• _Your assignment_:
The entries below are to be repeated exactly, and their pictures left out.

• _Records for the task_:
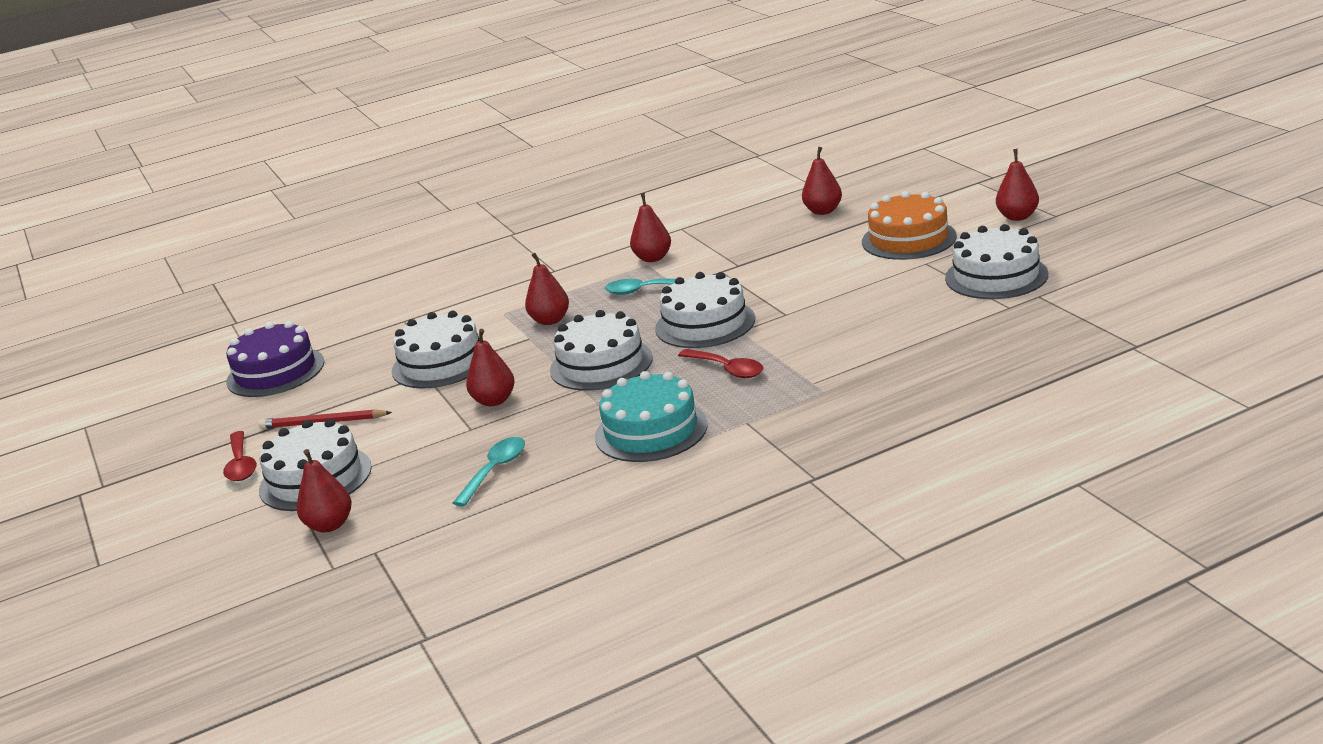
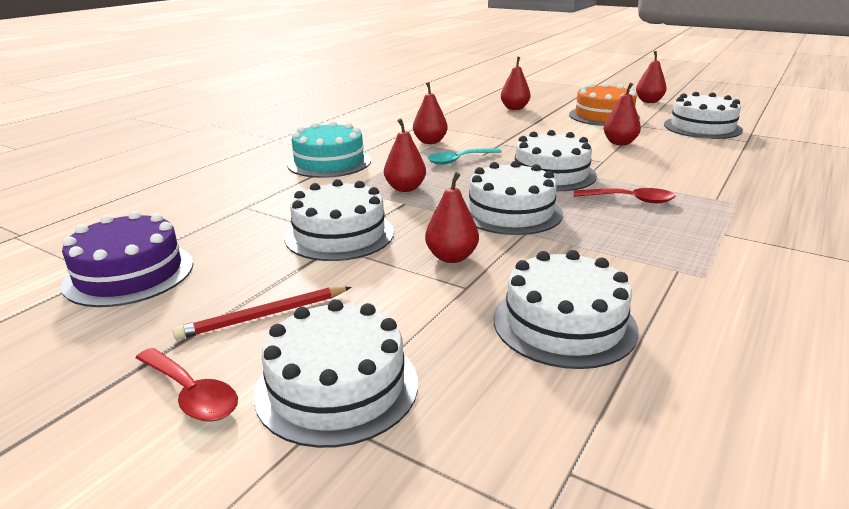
camera: 35 degrees left, 0 degrees up
red pear [297,449,352,532] -> red pear moved to [604,83,641,145]
turquoise spoon [453,437,525,507] -> white cake [494,250,639,369]
turquoise cake [595,371,708,462] -> turquoise cake moved to [287,121,371,178]

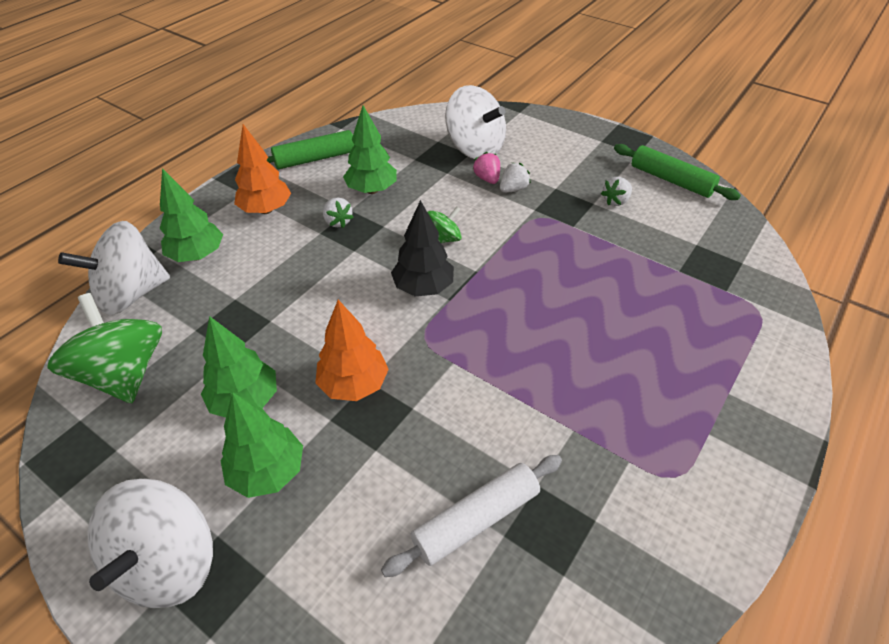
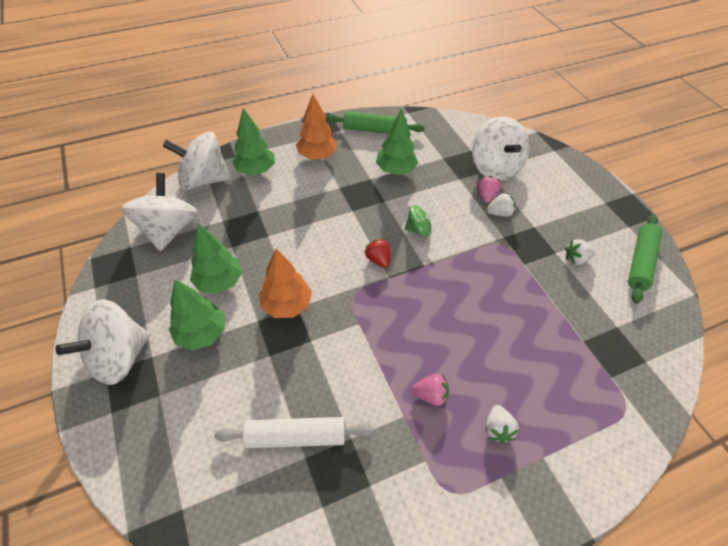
camera: 30 degrees right, 5 degrees up
green spinning top [47,293,162,403] -> white spinning top [121,173,198,251]
white strawberry [323,197,353,228] -> white strawberry moved to [485,405,519,444]
black tree [391,200,454,296] -> red strawberry [364,238,390,268]
green rolling pin [614,144,741,200] -> green rolling pin turned 45 degrees clockwise [628,214,662,304]
none -> pink strawberry [412,374,449,406]

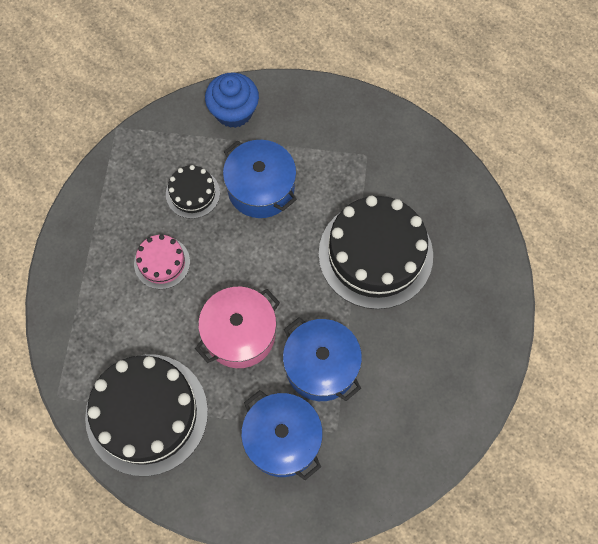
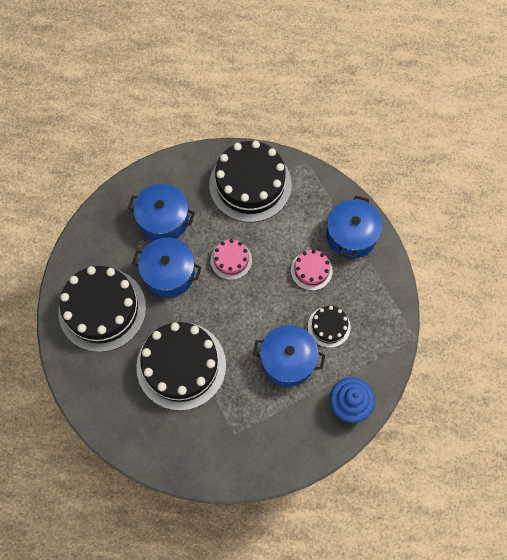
camera: 145 degrees right, 0 degrees up
pink pot [195,287,280,368] -> pink cake [211,239,252,280]
none -> black cake [58,266,146,352]
none -> blue pot [326,195,383,258]

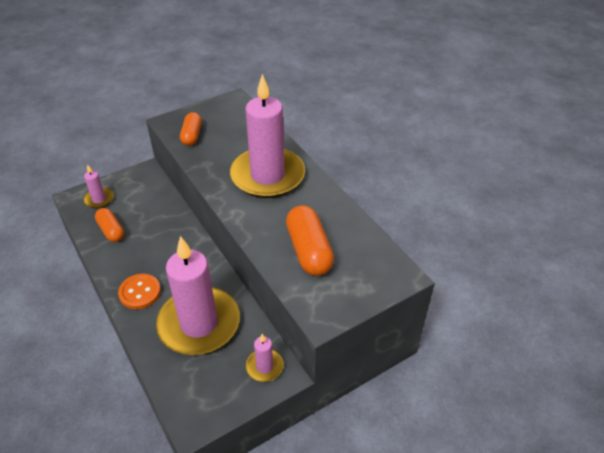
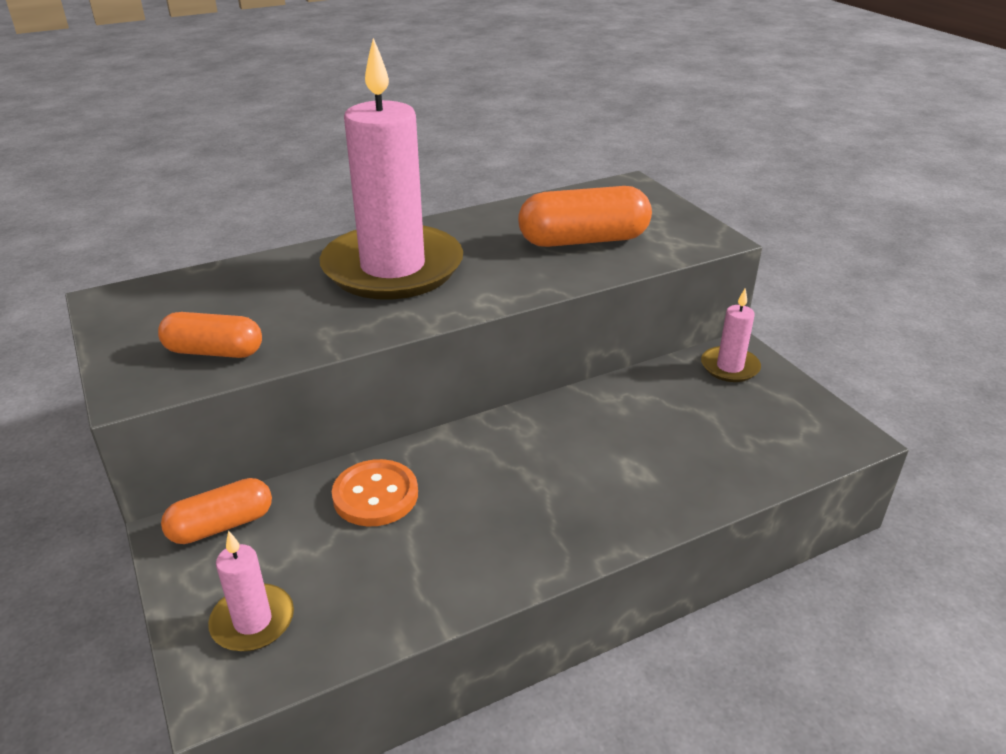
camera: 85 degrees left, 10 degrees down
orange capsule [95,208,124,242] -> orange capsule moved to [161,478,272,544]
orange button [118,274,161,309] -> orange button moved to [332,459,418,526]
pink candle [156,236,240,355] -> none

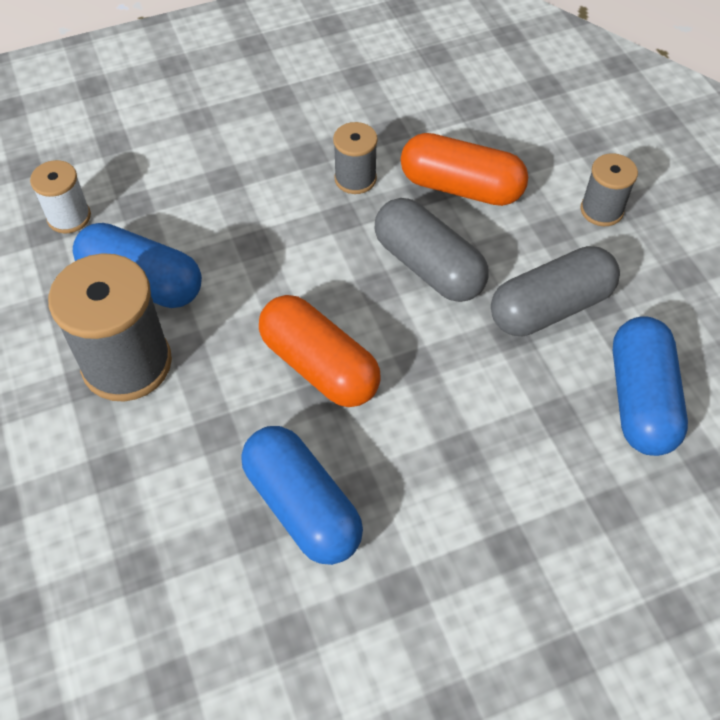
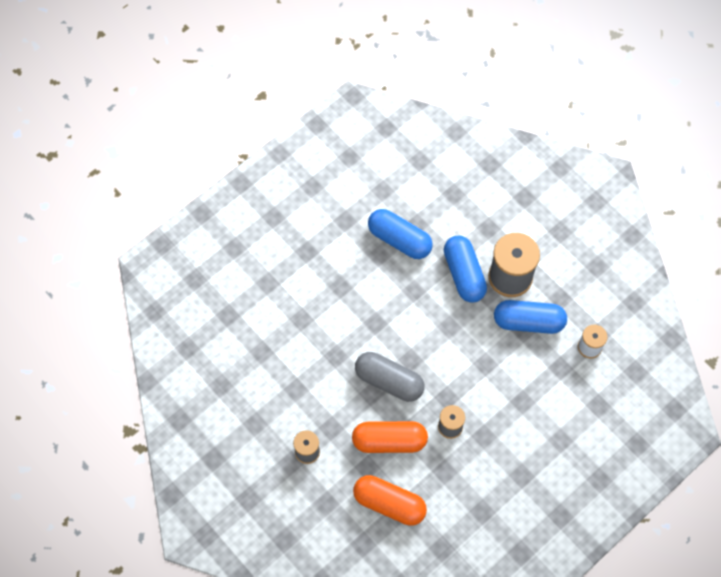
camera: 160 degrees right, 10 degrees up
orange capsule [259,295,381,407] -> orange capsule moved to [353,475,427,526]
grey capsule [491,246,620,336] -> none
blue capsule [613,316,688,456] -> blue capsule moved to [444,235,487,302]

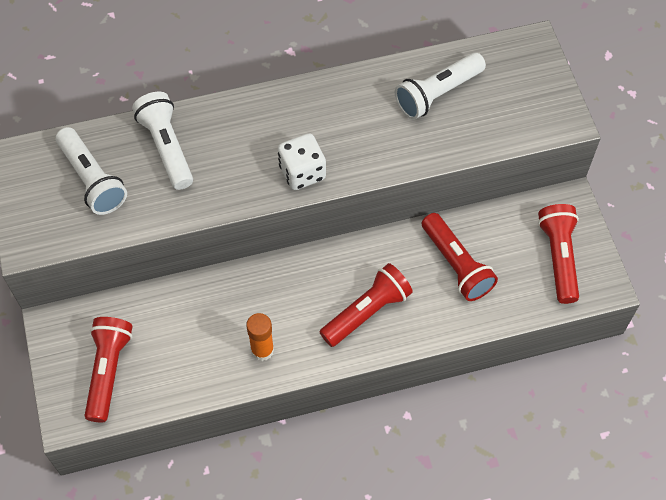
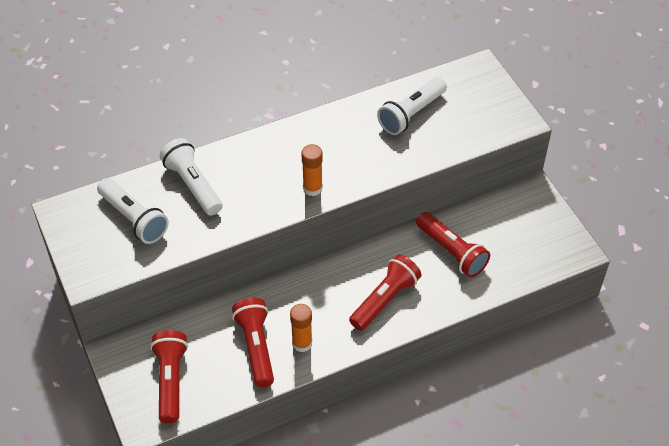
camera: 10 degrees left, 10 degrees down
white dice [278,133,326,190] -> orange glue stick [301,144,323,196]
red flashlight [538,204,579,304] -> red flashlight moved to [232,298,274,387]

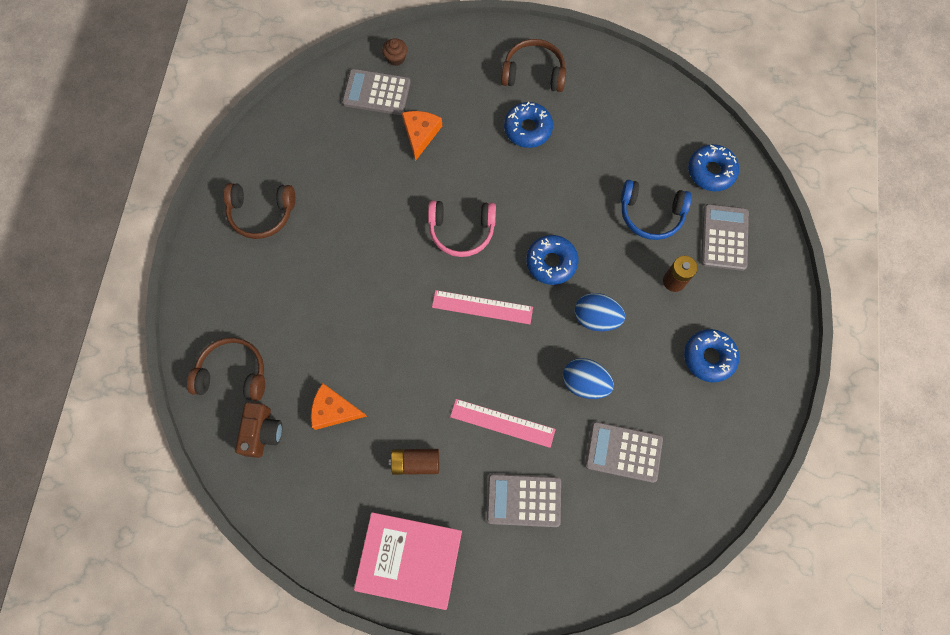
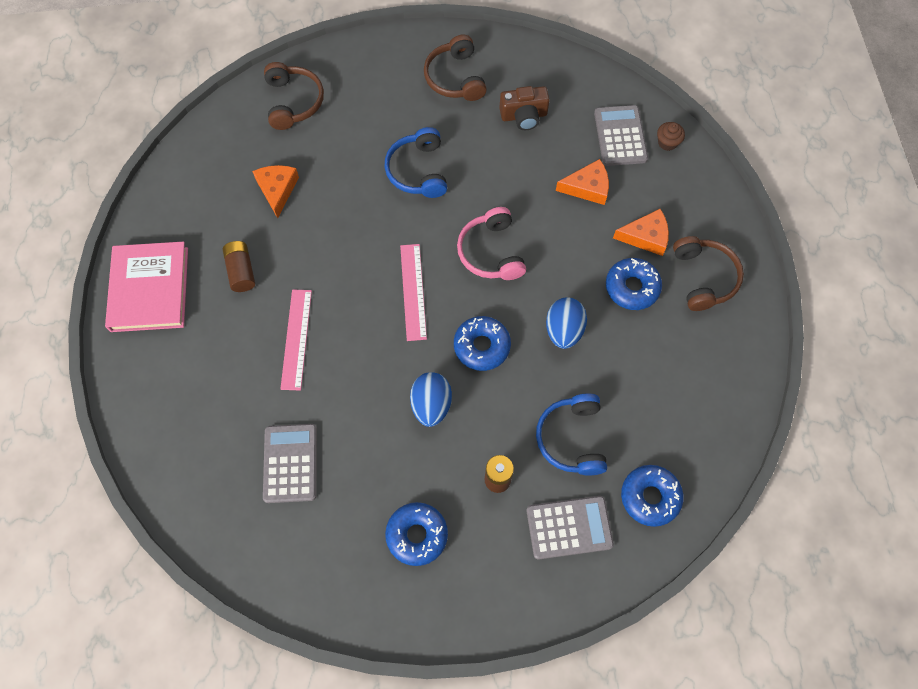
camera: 75 degrees right, 5 degrees down
brown camera [235,402,282,458] -> brown camera moved to [499,86,550,130]
grey calculator [487,474,561,527] -> none
blue egg [563,358,614,399] -> blue egg moved to [546,297,587,349]
none -> blue headphones [385,127,447,198]
none -> orange cheese [613,209,669,256]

• _Response area_:
camera: 35 degrees left, 0 degrees up
red pear [297,449,352,532] -> red pear moved to [604,83,641,145]
turquoise spoon [453,437,525,507] -> white cake [494,250,639,369]
turquoise cake [595,371,708,462] -> turquoise cake moved to [287,121,371,178]

camera: 30 degrees right, 5 degrees up
green spinning top [47,293,162,403] -> white spinning top [121,173,198,251]
white strawberry [323,197,353,228] -> white strawberry moved to [485,405,519,444]
black tree [391,200,454,296] -> red strawberry [364,238,390,268]
green rolling pin [614,144,741,200] -> green rolling pin turned 45 degrees clockwise [628,214,662,304]
none -> pink strawberry [412,374,449,406]

camera: 145 degrees right, 0 degrees up
pink pot [195,287,280,368] -> pink cake [211,239,252,280]
none -> black cake [58,266,146,352]
none -> blue pot [326,195,383,258]

camera: 85 degrees left, 10 degrees down
orange capsule [95,208,124,242] -> orange capsule moved to [161,478,272,544]
orange button [118,274,161,309] -> orange button moved to [332,459,418,526]
pink candle [156,236,240,355] -> none

camera: 160 degrees right, 10 degrees up
orange capsule [259,295,381,407] -> orange capsule moved to [353,475,427,526]
grey capsule [491,246,620,336] -> none
blue capsule [613,316,688,456] -> blue capsule moved to [444,235,487,302]

camera: 10 degrees left, 10 degrees down
white dice [278,133,326,190] -> orange glue stick [301,144,323,196]
red flashlight [538,204,579,304] -> red flashlight moved to [232,298,274,387]

camera: 75 degrees right, 5 degrees down
brown camera [235,402,282,458] -> brown camera moved to [499,86,550,130]
grey calculator [487,474,561,527] -> none
blue egg [563,358,614,399] -> blue egg moved to [546,297,587,349]
none -> blue headphones [385,127,447,198]
none -> orange cheese [613,209,669,256]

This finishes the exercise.